__WHAT THIS TASK INVOLVES__:
Reproduce all the data verbatim.

__AVAILABLE DATA__:
⟨

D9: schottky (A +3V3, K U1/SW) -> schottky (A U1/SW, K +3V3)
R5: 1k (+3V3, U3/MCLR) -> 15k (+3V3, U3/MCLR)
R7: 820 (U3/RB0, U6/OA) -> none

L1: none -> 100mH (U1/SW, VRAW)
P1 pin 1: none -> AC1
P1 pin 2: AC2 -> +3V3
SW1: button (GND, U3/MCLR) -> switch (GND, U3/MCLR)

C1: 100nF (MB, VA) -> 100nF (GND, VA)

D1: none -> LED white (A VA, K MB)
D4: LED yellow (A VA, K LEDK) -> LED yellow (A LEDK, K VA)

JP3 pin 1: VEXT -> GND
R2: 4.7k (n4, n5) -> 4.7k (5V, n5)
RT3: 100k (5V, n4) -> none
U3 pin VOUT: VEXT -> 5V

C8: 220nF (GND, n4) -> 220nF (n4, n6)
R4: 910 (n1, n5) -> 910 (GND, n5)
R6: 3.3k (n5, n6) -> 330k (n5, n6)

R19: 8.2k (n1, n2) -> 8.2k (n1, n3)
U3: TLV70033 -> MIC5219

⟩

__THE COMPLETED TASK__:
D9: schottky (A +3V3, K U1/SW) -> schottky (A U1/SW, K +3V3)
R5: 1k (+3V3, U3/MCLR) -> 15k (+3V3, U3/MCLR)
R7: 820 (U3/RB0, U6/OA) -> none

L1: none -> 100mH (U1/SW, VRAW)
P1 pin 1: none -> AC1
P1 pin 2: AC2 -> +3V3
SW1: button (GND, U3/MCLR) -> switch (GND, U3/MCLR)

C1: 100nF (MB, VA) -> 100nF (GND, VA)

D1: none -> LED white (A VA, K MB)
D4: LED yellow (A VA, K LEDK) -> LED yellow (A LEDK, K VA)

JP3 pin 1: VEXT -> GND
R2: 4.7k (n4, n5) -> 4.7k (5V, n5)
RT3: 100k (5V, n4) -> none
U3 pin VOUT: VEXT -> 5V

C8: 220nF (GND, n4) -> 220nF (n4, n6)
R4: 910 (n1, n5) -> 910 (GND, n5)
R6: 3.3k (n5, n6) -> 330k (n5, n6)

R19: 8.2k (n1, n2) -> 8.2k (n1, n3)
U3: TLV70033 -> MIC5219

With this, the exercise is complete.